§ **PROVIDED RECORDS**
-=-=-
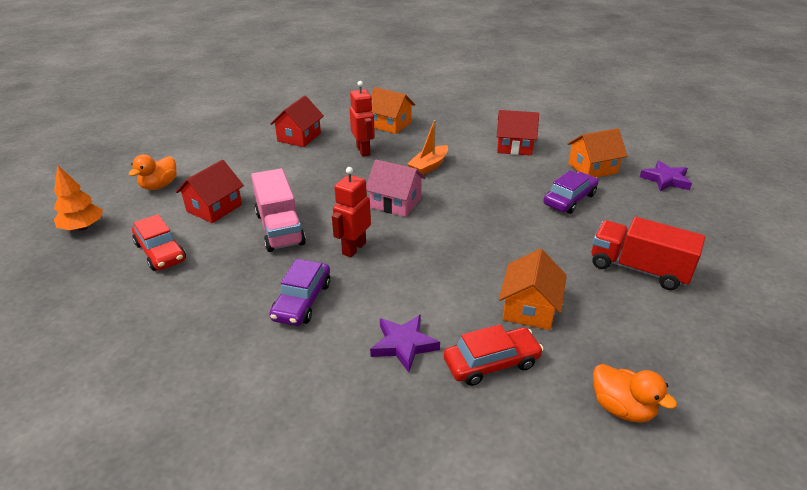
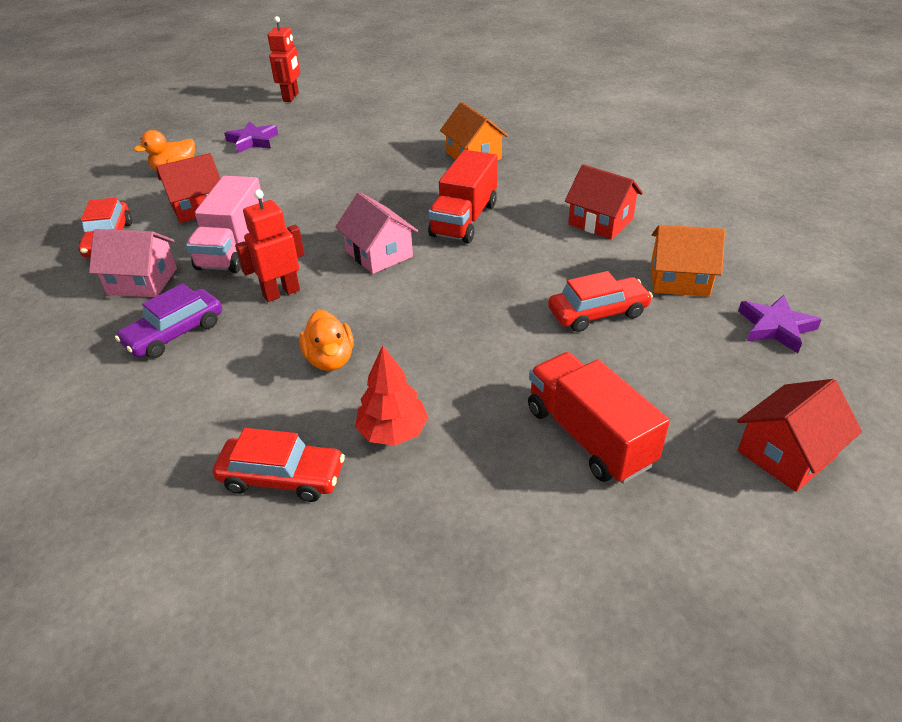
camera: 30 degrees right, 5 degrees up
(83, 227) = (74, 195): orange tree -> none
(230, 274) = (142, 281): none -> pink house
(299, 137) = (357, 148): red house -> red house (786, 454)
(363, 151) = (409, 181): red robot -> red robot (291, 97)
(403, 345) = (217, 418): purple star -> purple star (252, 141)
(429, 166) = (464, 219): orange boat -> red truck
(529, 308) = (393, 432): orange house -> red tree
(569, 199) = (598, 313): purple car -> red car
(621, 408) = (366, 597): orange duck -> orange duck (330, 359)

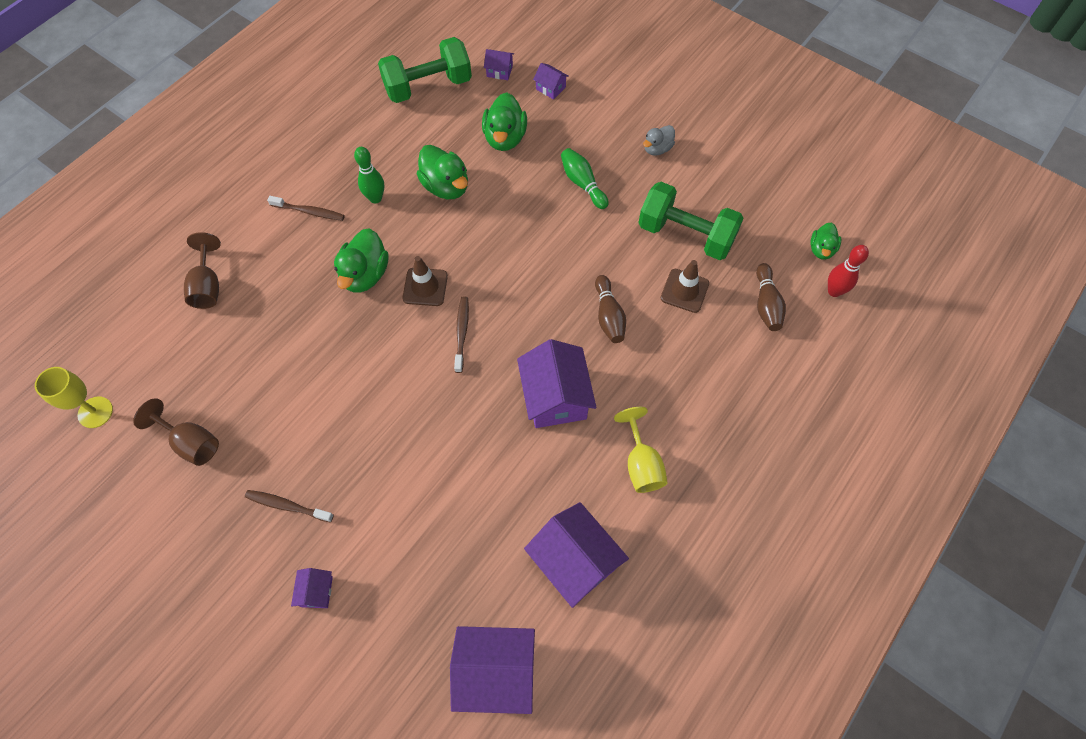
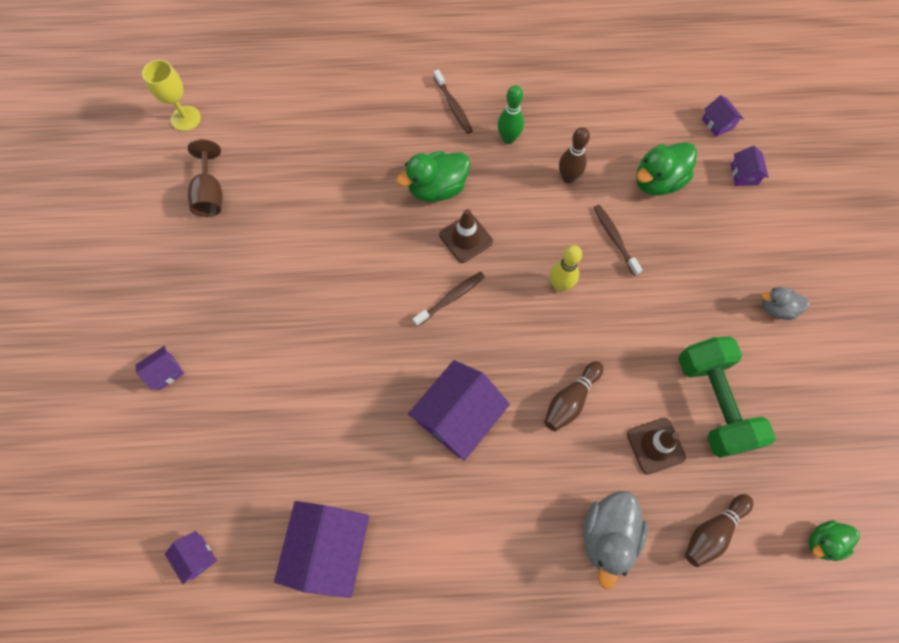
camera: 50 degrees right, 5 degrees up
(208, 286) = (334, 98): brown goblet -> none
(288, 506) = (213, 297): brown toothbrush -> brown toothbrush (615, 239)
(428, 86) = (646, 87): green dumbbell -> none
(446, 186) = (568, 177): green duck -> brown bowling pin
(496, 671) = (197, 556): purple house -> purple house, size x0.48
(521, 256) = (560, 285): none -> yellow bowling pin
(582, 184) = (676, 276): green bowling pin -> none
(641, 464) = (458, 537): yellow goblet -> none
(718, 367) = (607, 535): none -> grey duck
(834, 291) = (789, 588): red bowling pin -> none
-=-=-
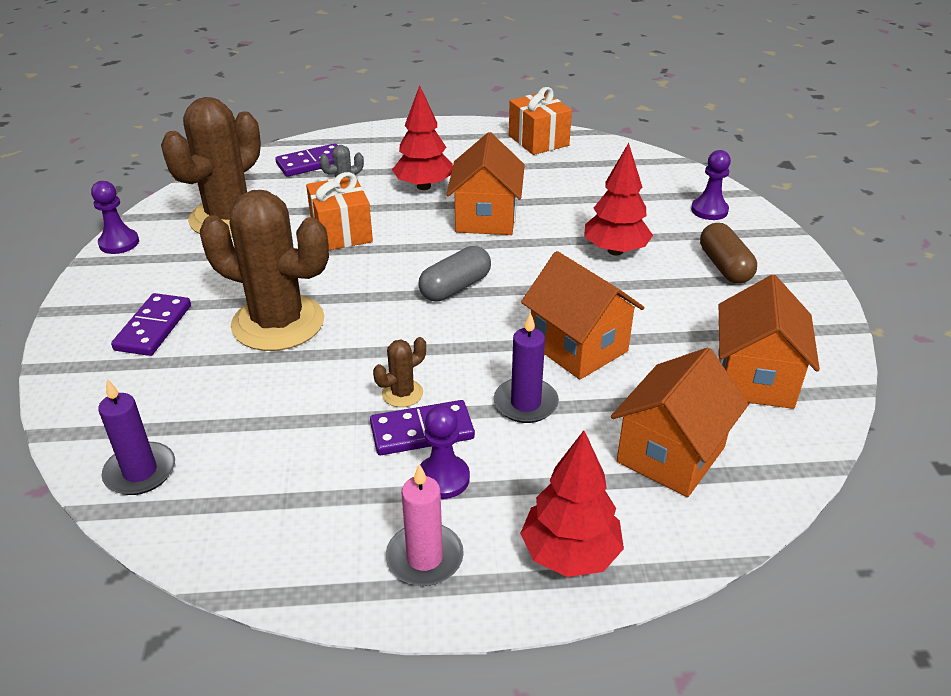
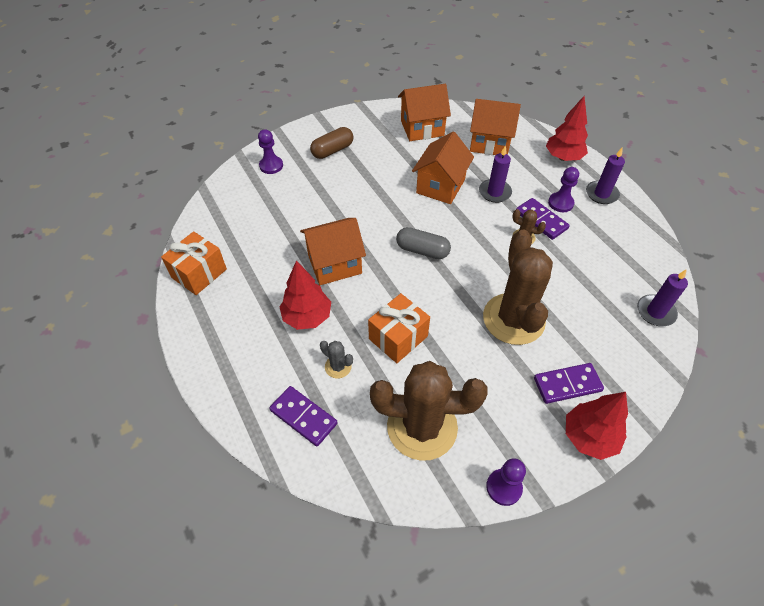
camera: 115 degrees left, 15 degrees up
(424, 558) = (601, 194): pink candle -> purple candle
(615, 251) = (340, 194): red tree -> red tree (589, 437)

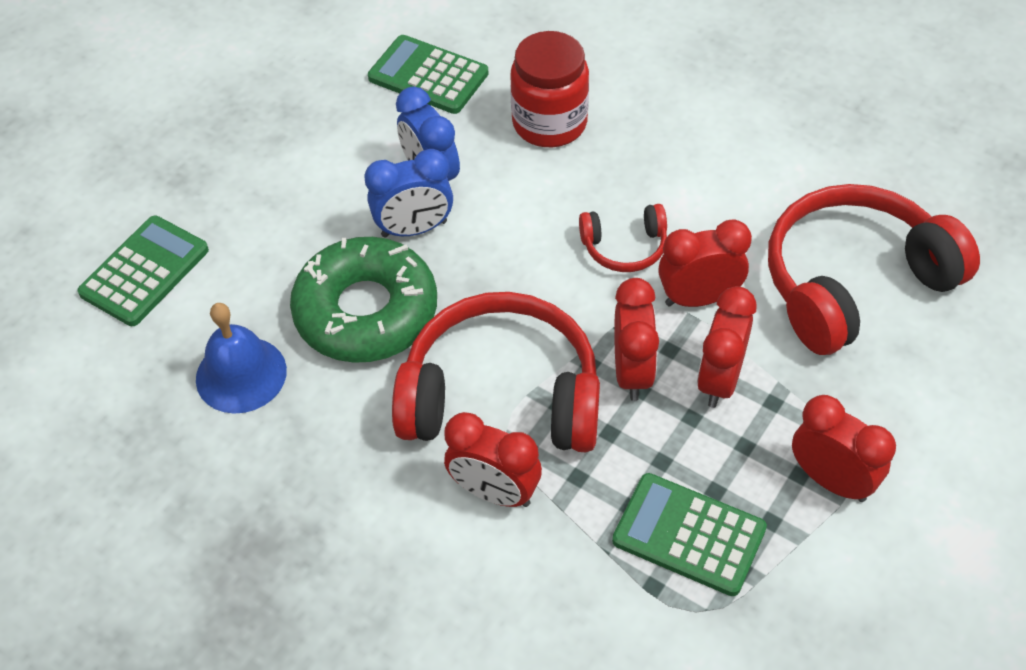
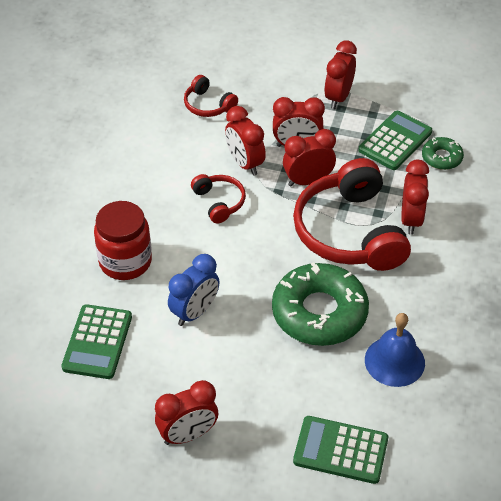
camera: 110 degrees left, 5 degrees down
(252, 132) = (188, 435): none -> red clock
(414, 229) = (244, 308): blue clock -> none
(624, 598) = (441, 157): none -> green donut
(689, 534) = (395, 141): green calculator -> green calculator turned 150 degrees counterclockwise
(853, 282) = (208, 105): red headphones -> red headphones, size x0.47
-=-=-
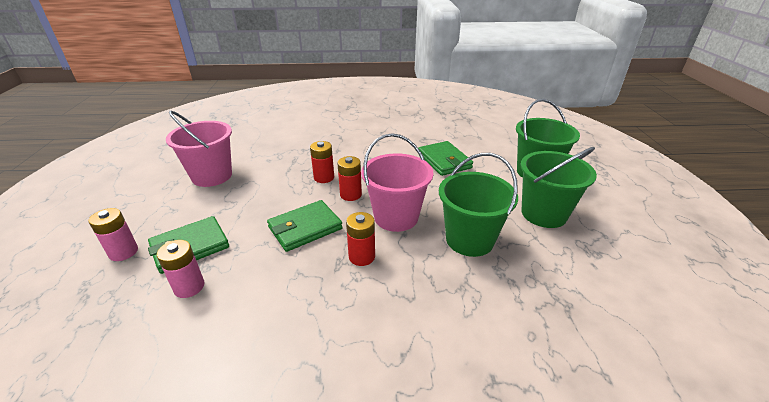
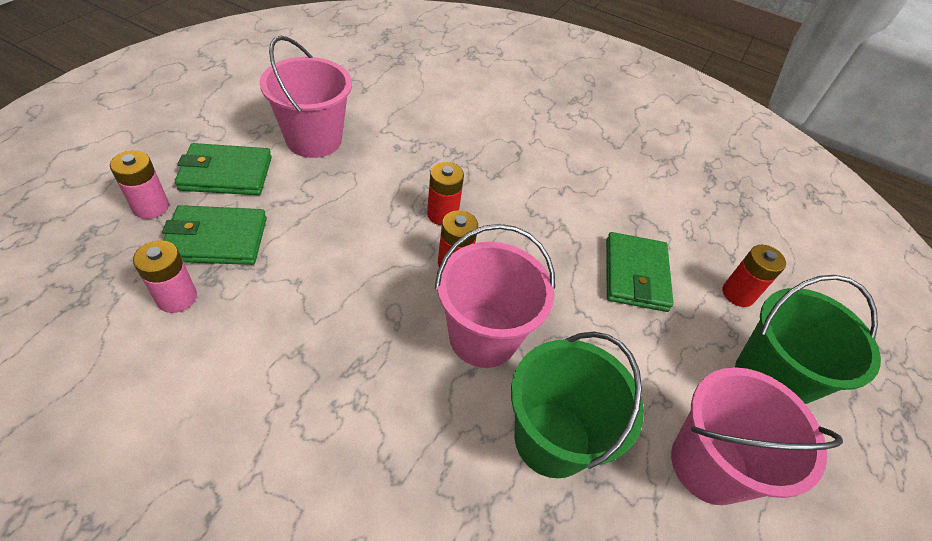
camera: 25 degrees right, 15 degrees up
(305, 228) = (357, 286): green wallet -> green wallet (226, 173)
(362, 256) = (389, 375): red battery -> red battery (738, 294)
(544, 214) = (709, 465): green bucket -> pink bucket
-=-=-
§ **THE TASK**
Above is a listing; print exactly its lines from the one with "(414, 229) = (244, 308): blue clock -> none" through the one with "(853, 282) = (208, 105): red", and no other lines.

§ **ANSWER BELOW**
(414, 229) = (244, 308): blue clock -> none
(624, 598) = (441, 157): none -> green donut
(689, 534) = (395, 141): green calculator -> green calculator turned 150 degrees counterclockwise
(853, 282) = (208, 105): red headphones -> red headphones, size x0.47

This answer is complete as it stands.